Copy the data below word for word, from the first line to the last.

_ _ _

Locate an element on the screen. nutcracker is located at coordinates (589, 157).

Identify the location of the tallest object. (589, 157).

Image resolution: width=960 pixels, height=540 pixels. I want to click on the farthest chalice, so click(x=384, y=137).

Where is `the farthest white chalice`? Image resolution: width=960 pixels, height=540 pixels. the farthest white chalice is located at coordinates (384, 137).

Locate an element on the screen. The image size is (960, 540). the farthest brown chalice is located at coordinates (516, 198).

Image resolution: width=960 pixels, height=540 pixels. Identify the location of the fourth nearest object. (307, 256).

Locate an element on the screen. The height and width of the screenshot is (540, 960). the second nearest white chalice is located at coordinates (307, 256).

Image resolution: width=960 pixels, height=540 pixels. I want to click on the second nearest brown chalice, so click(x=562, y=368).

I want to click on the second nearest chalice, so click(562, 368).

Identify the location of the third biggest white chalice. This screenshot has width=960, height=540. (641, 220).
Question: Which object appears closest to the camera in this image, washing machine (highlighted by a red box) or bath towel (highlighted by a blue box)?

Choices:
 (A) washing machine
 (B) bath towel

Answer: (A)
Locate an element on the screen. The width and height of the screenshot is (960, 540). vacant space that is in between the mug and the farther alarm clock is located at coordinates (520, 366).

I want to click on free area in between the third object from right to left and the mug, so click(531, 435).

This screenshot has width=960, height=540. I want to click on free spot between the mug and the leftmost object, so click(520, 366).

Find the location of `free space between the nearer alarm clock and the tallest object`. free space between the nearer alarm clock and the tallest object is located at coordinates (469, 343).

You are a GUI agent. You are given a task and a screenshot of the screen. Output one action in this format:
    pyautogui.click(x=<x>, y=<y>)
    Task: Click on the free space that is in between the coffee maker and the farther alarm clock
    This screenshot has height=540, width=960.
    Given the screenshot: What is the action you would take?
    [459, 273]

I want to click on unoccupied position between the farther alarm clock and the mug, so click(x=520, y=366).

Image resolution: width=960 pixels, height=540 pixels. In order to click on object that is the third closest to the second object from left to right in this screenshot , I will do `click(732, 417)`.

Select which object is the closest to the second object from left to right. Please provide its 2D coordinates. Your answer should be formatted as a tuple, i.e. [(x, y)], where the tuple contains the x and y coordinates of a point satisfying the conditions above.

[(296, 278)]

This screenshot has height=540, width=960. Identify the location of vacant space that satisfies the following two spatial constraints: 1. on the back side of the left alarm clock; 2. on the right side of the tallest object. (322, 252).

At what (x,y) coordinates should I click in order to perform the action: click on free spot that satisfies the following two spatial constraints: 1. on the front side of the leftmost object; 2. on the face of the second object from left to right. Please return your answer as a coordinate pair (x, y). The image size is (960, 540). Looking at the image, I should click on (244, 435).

_ _ _

→ EXERCISE RESULT
Locate an element on the screen. nutcracker is located at coordinates (589, 157).

Identify the location of the tallest object. (589, 157).

Image resolution: width=960 pixels, height=540 pixels. I want to click on the farthest chalice, so click(x=384, y=137).

Where is `the farthest white chalice`? Image resolution: width=960 pixels, height=540 pixels. the farthest white chalice is located at coordinates (384, 137).

Locate an element on the screen. The image size is (960, 540). the farthest brown chalice is located at coordinates (516, 198).

Image resolution: width=960 pixels, height=540 pixels. Identify the location of the fourth nearest object. (307, 256).

Locate an element on the screen. The height and width of the screenshot is (540, 960). the second nearest white chalice is located at coordinates (307, 256).

Image resolution: width=960 pixels, height=540 pixels. I want to click on the second nearest brown chalice, so click(x=562, y=368).

I want to click on the second nearest chalice, so click(562, 368).

Identify the location of the third biggest white chalice. This screenshot has width=960, height=540. (641, 220).
Question: Which object appears closest to the camera in this image, washing machine (highlighted by a red box) or bath towel (highlighted by a blue box)?

Choices:
 (A) washing machine
 (B) bath towel

Answer: (A)
Locate an element on the screen. The width and height of the screenshot is (960, 540). vacant space that is in between the mug and the farther alarm clock is located at coordinates (520, 366).

I want to click on free area in between the third object from right to left and the mug, so click(531, 435).

This screenshot has width=960, height=540. I want to click on free spot between the mug and the leftmost object, so click(520, 366).

Find the location of `free space between the nearer alarm clock and the tallest object`. free space between the nearer alarm clock and the tallest object is located at coordinates (469, 343).

You are a GUI agent. You are given a task and a screenshot of the screen. Output one action in this format:
    pyautogui.click(x=<x>, y=<y>)
    Task: Click on the free space that is in between the coffee maker and the farther alarm clock
    This screenshot has height=540, width=960.
    Given the screenshot: What is the action you would take?
    [459, 273]

I want to click on unoccupied position between the farther alarm clock and the mug, so click(x=520, y=366).

Image resolution: width=960 pixels, height=540 pixels. In order to click on object that is the third closest to the second object from left to right in this screenshot , I will do `click(732, 417)`.

Select which object is the closest to the second object from left to right. Please provide its 2D coordinates. Your answer should be formatted as a tuple, i.e. [(x, y)], where the tuple contains the x and y coordinates of a point satisfying the conditions above.

[(296, 278)]

This screenshot has height=540, width=960. Identify the location of vacant space that satisfies the following two spatial constraints: 1. on the back side of the left alarm clock; 2. on the right side of the tallest object. (322, 252).

At what (x,y) coordinates should I click in order to perform the action: click on free spot that satisfies the following two spatial constraints: 1. on the front side of the leftmost object; 2. on the face of the second object from left to right. Please return your answer as a coordinate pair (x, y). The image size is (960, 540). Looking at the image, I should click on (244, 435).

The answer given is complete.